··· Record extracts
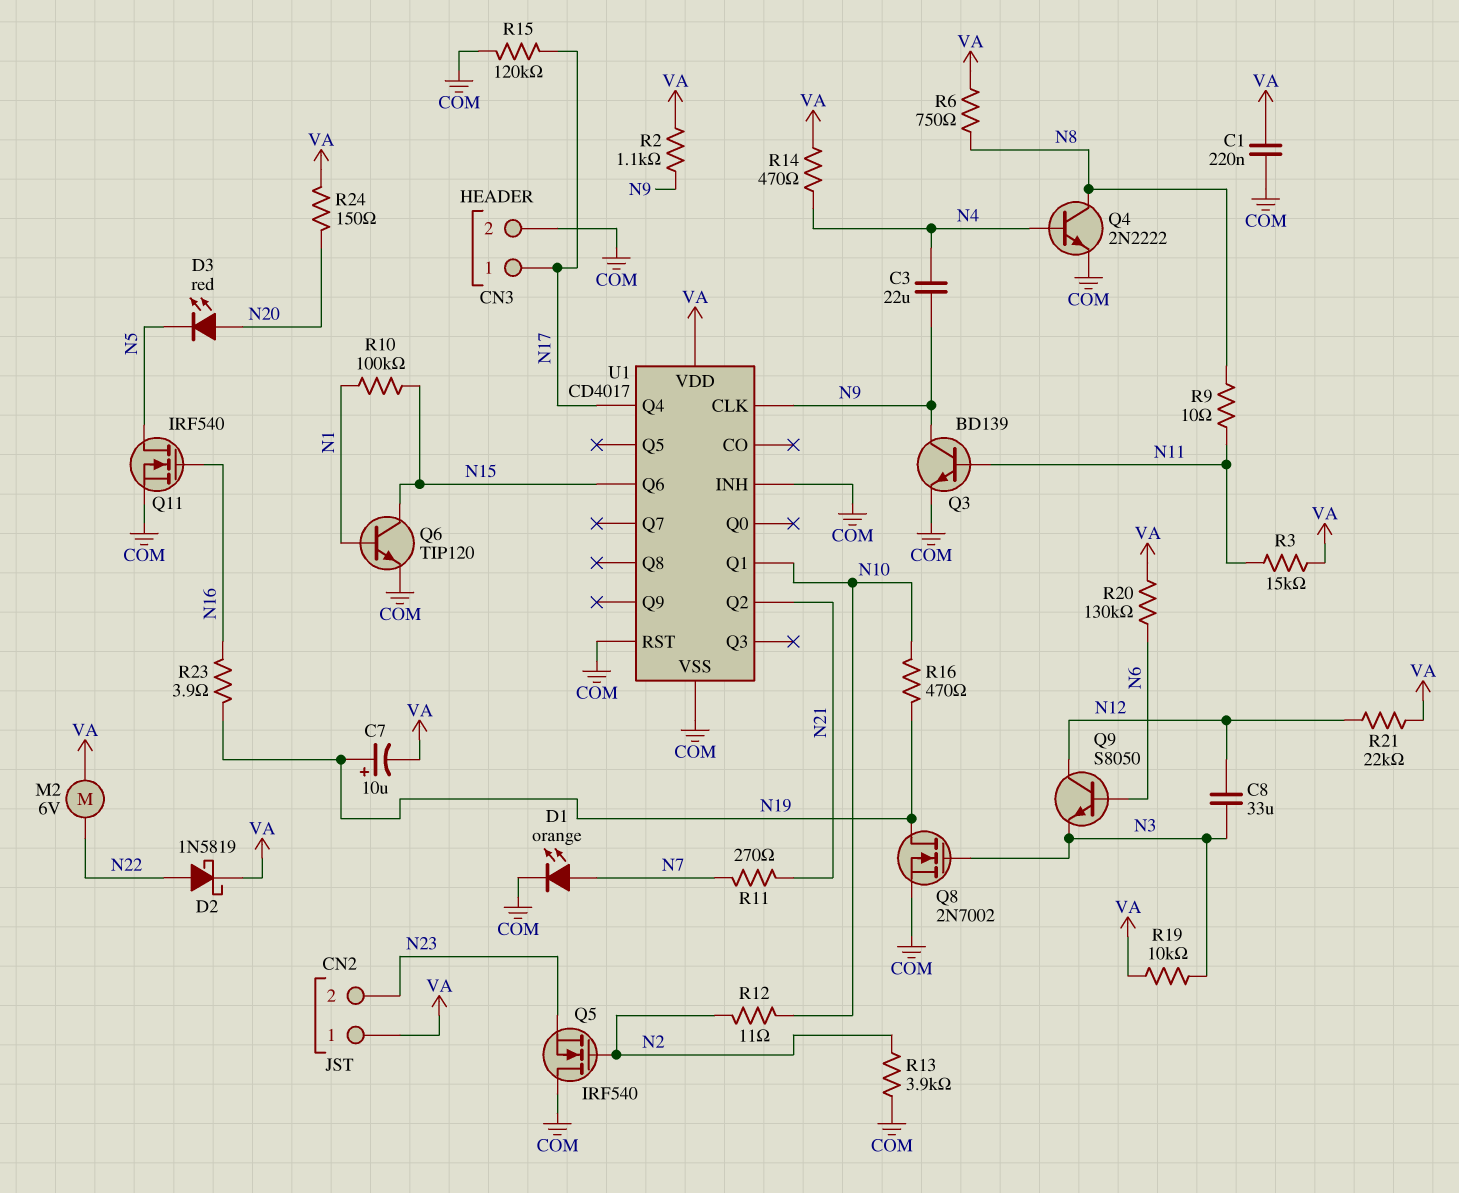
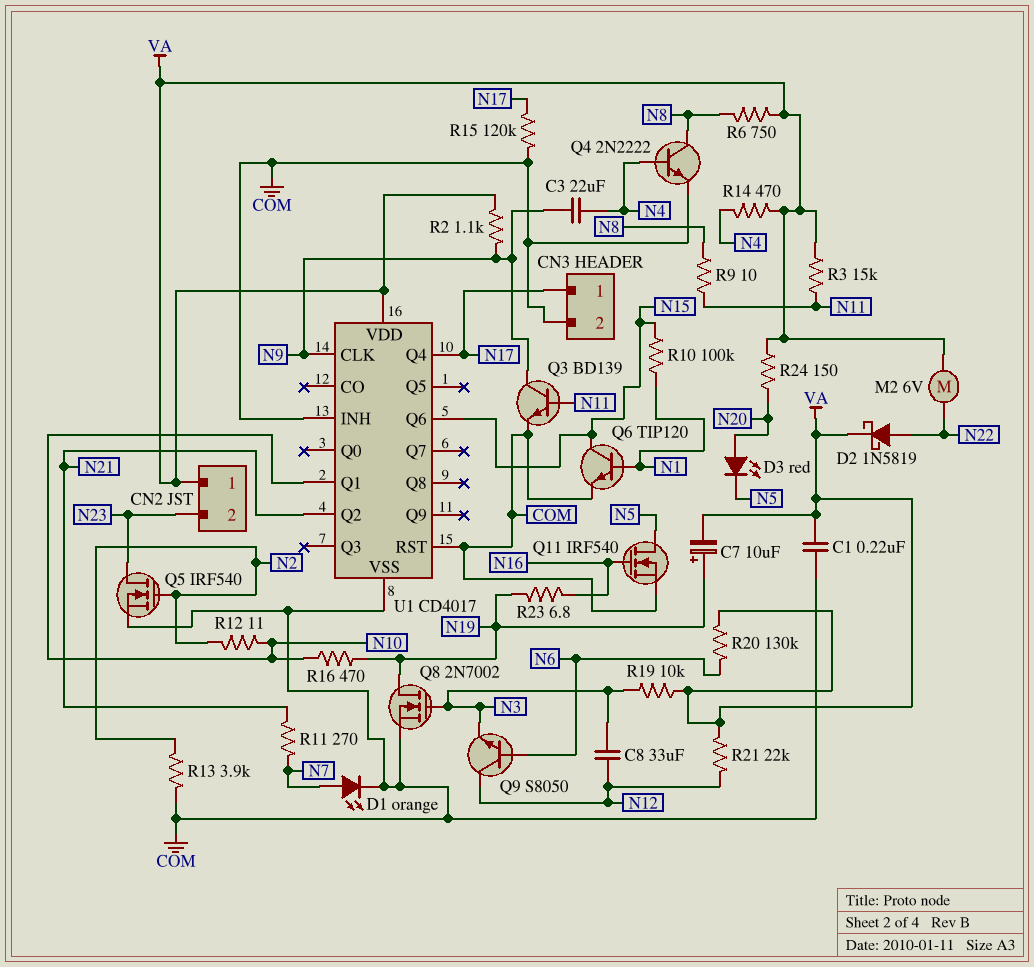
Q5: NMOS IRF540 (G N2, D COM, S N23) -> NMOS IRF540 (G N2, D N23, S COM)
R23: 3.9 (N16, N19) -> 6.8 (N16, N19)

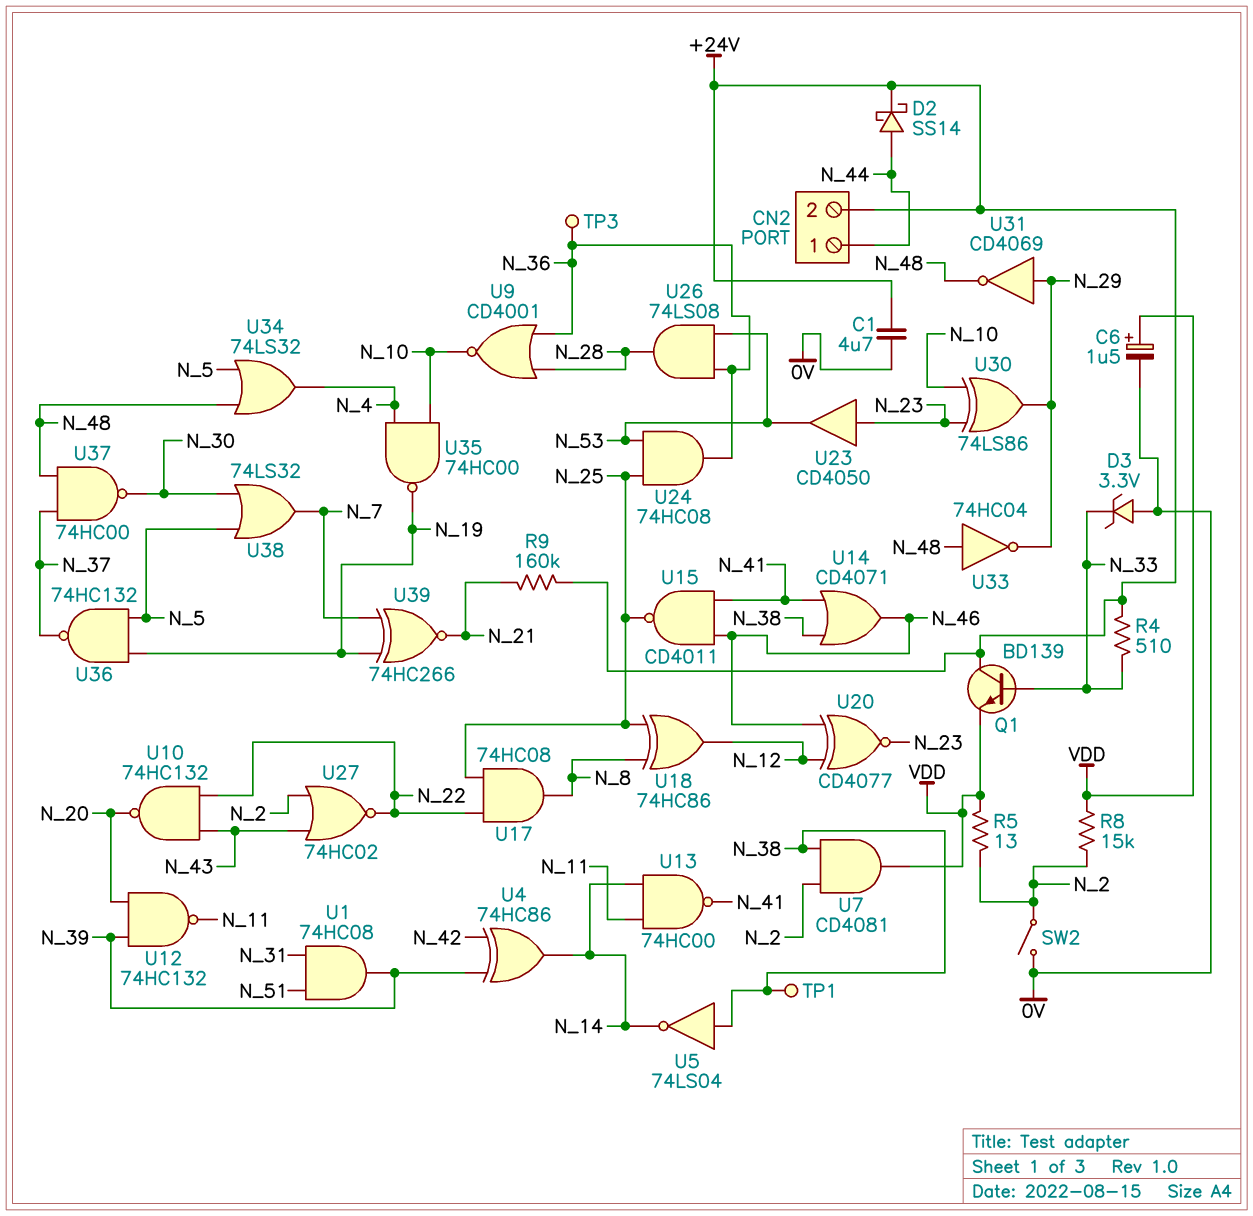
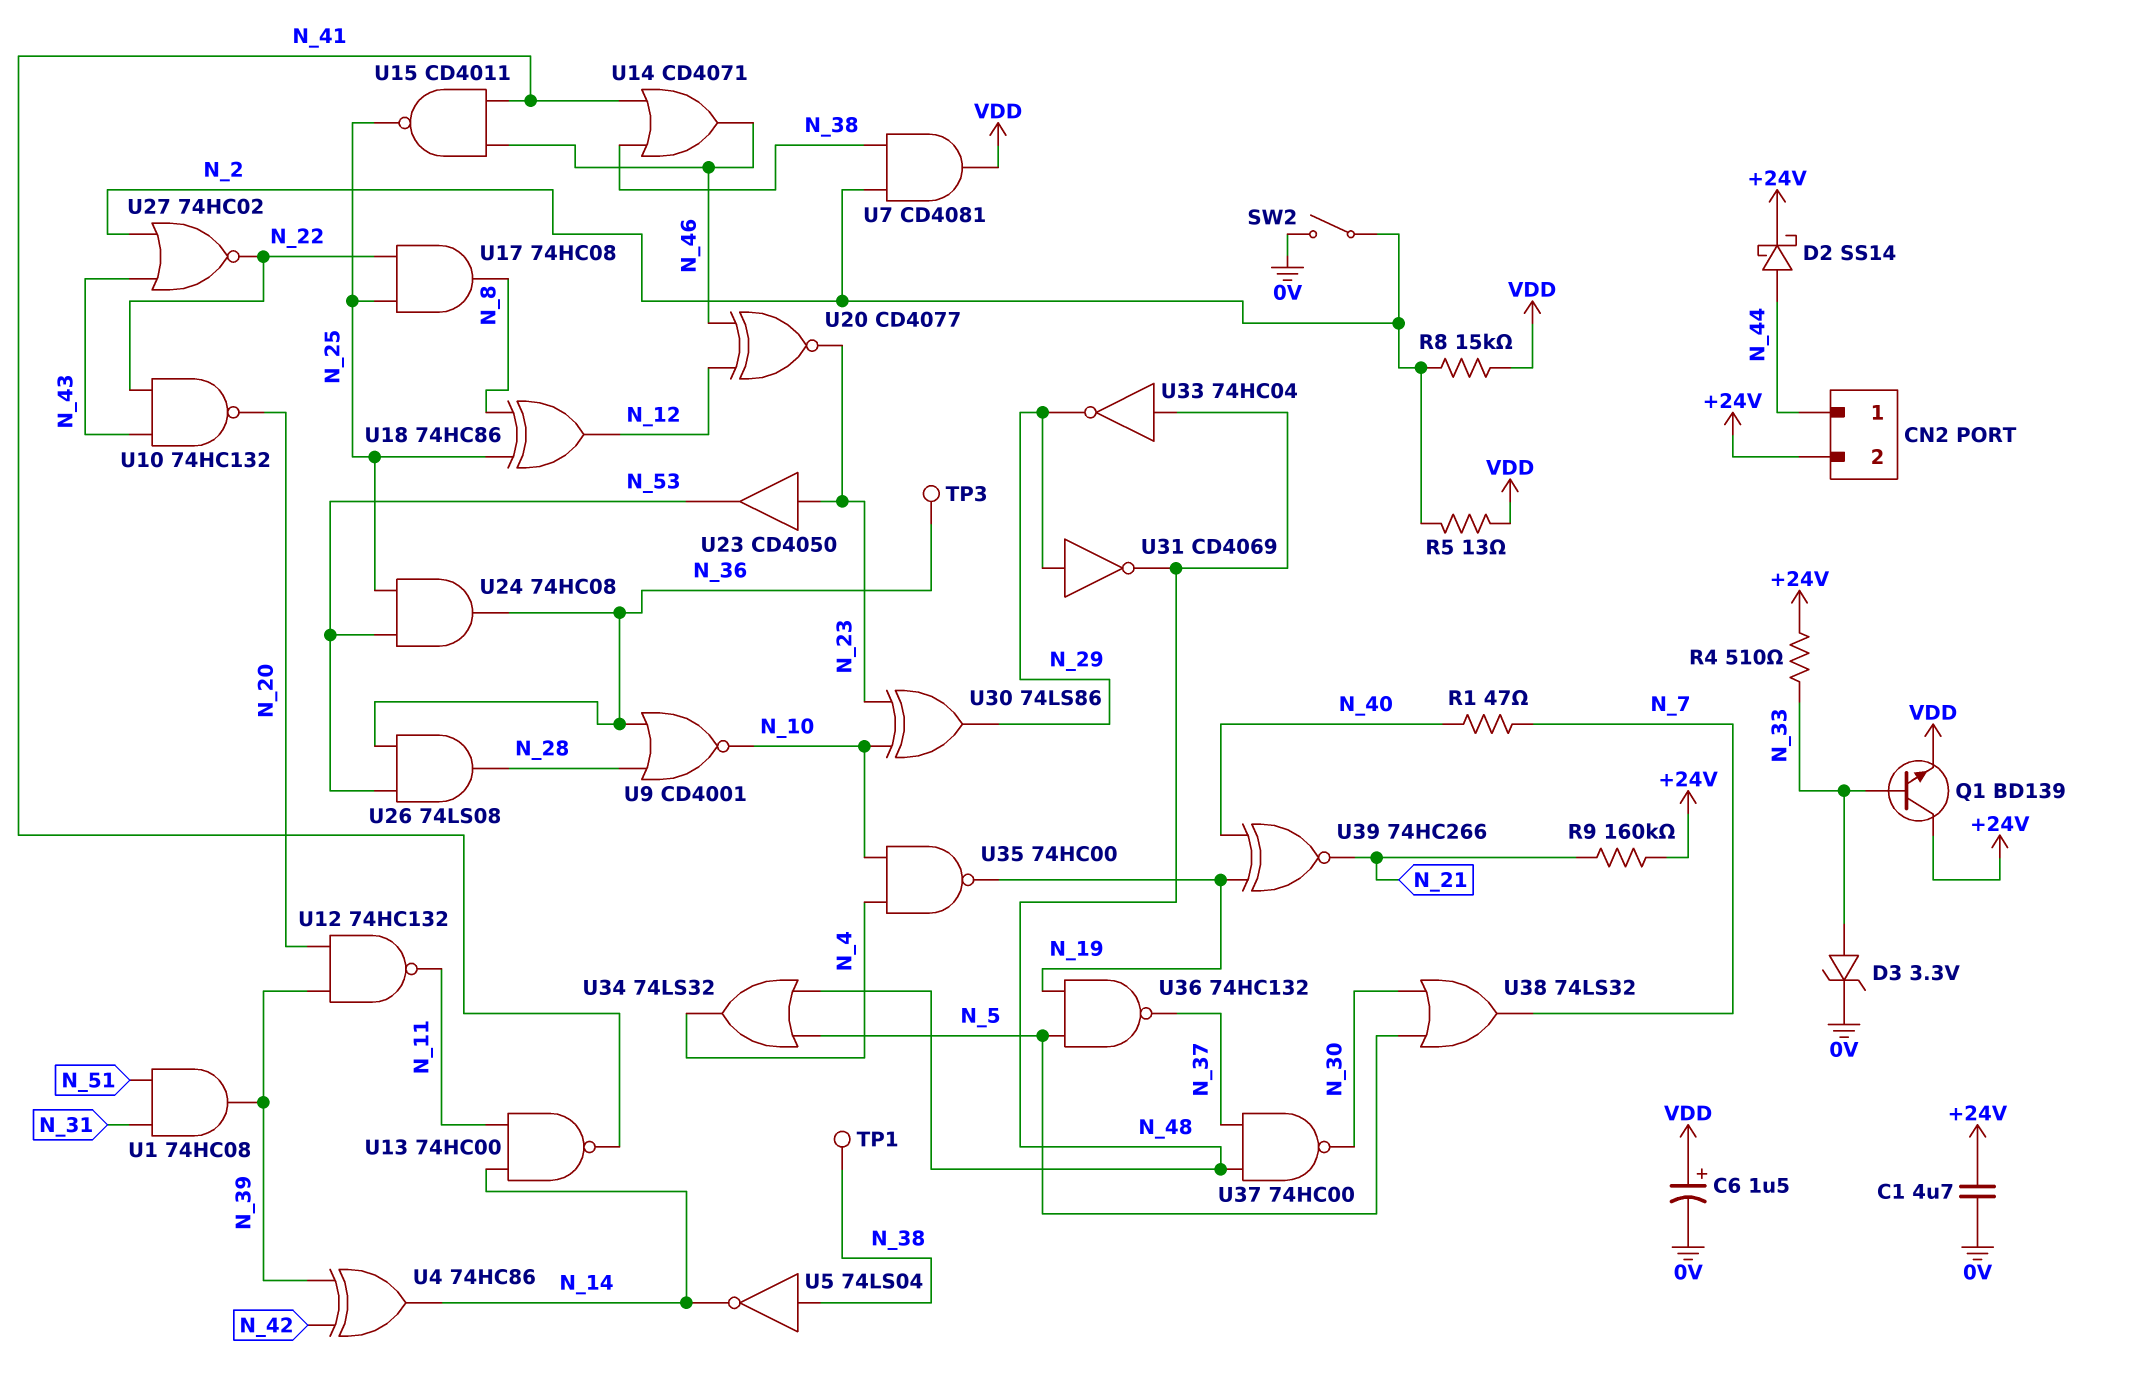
D3: zener 3.3V (A 0V, K N_33) -> zener 3.3V (A N_33, K 0V)
R1: none -> 47 (N_7, N_40)
U39: XNOR 74HC266 (in N_7, in N_19, out N_21) -> XNOR 74HC266 (in N_19, in N_40, out N_21)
······
Task:
The records above are to be set down exactly as written, with no images.

Final answer:
Q5: NMOS IRF540 (G N2, D COM, S N23) -> NMOS IRF540 (G N2, D N23, S COM)
R23: 3.9 (N16, N19) -> 6.8 (N16, N19)

D3: zener 3.3V (A 0V, K N_33) -> zener 3.3V (A N_33, K 0V)
R1: none -> 47 (N_7, N_40)
U39: XNOR 74HC266 (in N_7, in N_19, out N_21) -> XNOR 74HC266 (in N_19, in N_40, out N_21)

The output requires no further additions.